## Provided material
..............................
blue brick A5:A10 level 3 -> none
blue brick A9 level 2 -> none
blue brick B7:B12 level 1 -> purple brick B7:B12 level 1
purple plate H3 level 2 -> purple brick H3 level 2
..............................
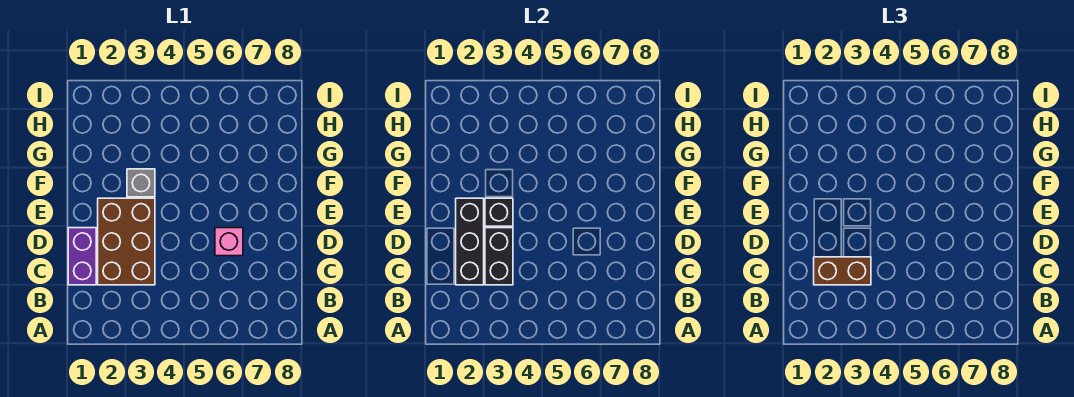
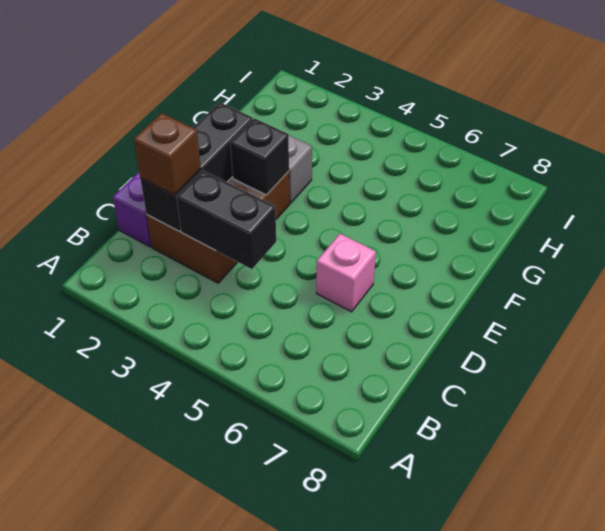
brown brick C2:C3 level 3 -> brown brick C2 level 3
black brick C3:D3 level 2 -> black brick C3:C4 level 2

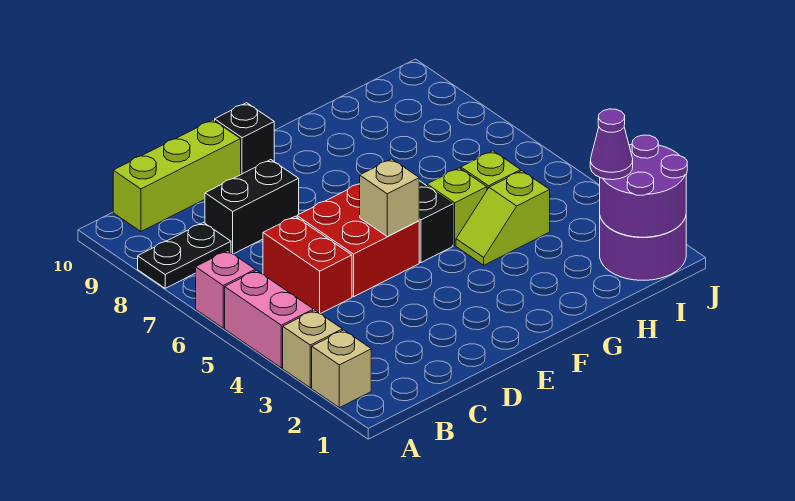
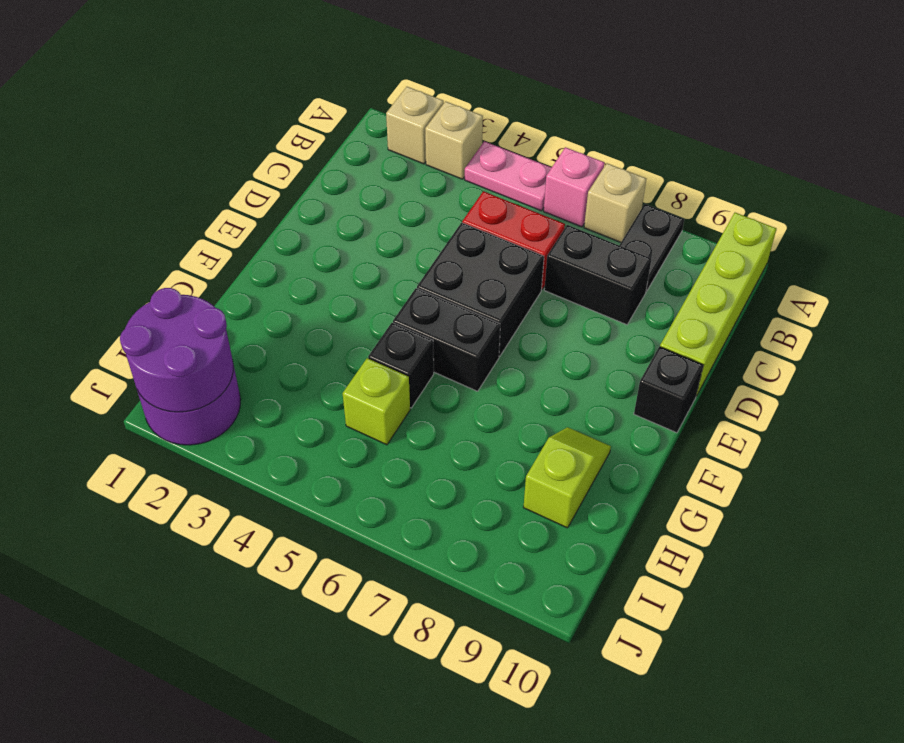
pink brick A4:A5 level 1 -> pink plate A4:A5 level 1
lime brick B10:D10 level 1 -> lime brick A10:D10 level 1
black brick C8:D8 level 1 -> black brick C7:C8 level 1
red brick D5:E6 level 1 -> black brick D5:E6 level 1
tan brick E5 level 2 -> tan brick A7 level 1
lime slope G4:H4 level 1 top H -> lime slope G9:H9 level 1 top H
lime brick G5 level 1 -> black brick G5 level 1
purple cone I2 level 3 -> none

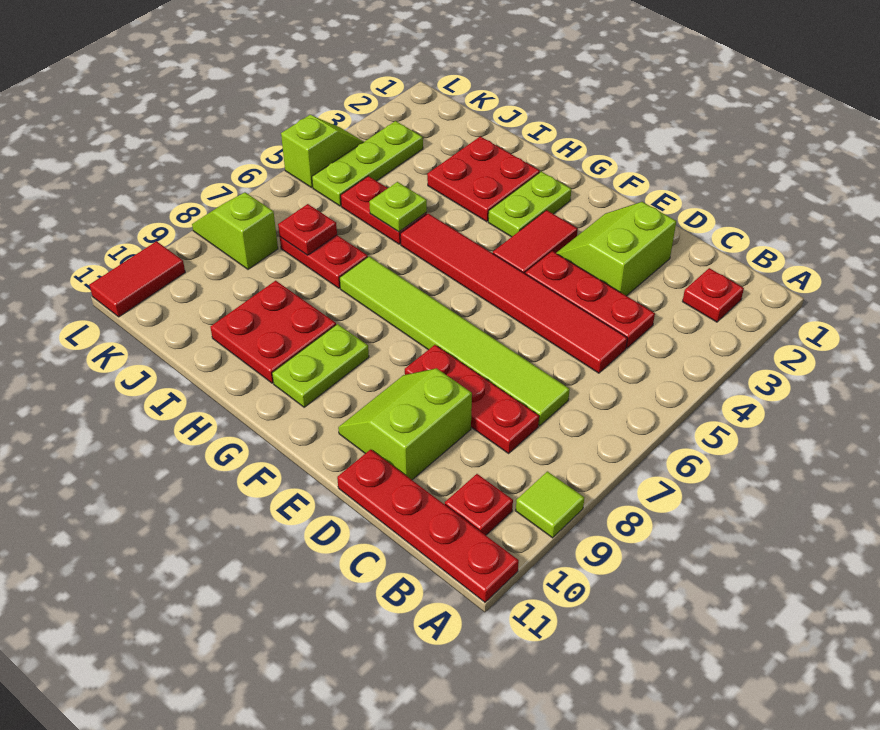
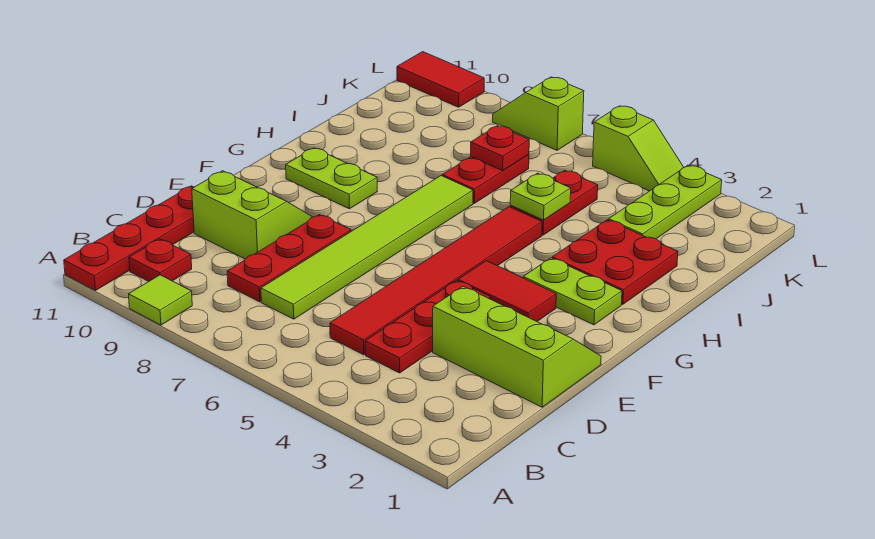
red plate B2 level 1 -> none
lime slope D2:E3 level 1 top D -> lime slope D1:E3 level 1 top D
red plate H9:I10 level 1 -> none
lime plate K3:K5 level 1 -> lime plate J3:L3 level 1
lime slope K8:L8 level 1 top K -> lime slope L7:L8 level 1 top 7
..............................
## Exercise goal
Copy out precisely the lines from the line with "red plate H9:I10 level 1 -> none" to the line with "lime slope K8:L8" in the material above, including those two lines and omitting all the rest.

## Written answer
red plate H9:I10 level 1 -> none
lime plate K3:K5 level 1 -> lime plate J3:L3 level 1
lime slope K8:L8 level 1 top K -> lime slope L7:L8 level 1 top 7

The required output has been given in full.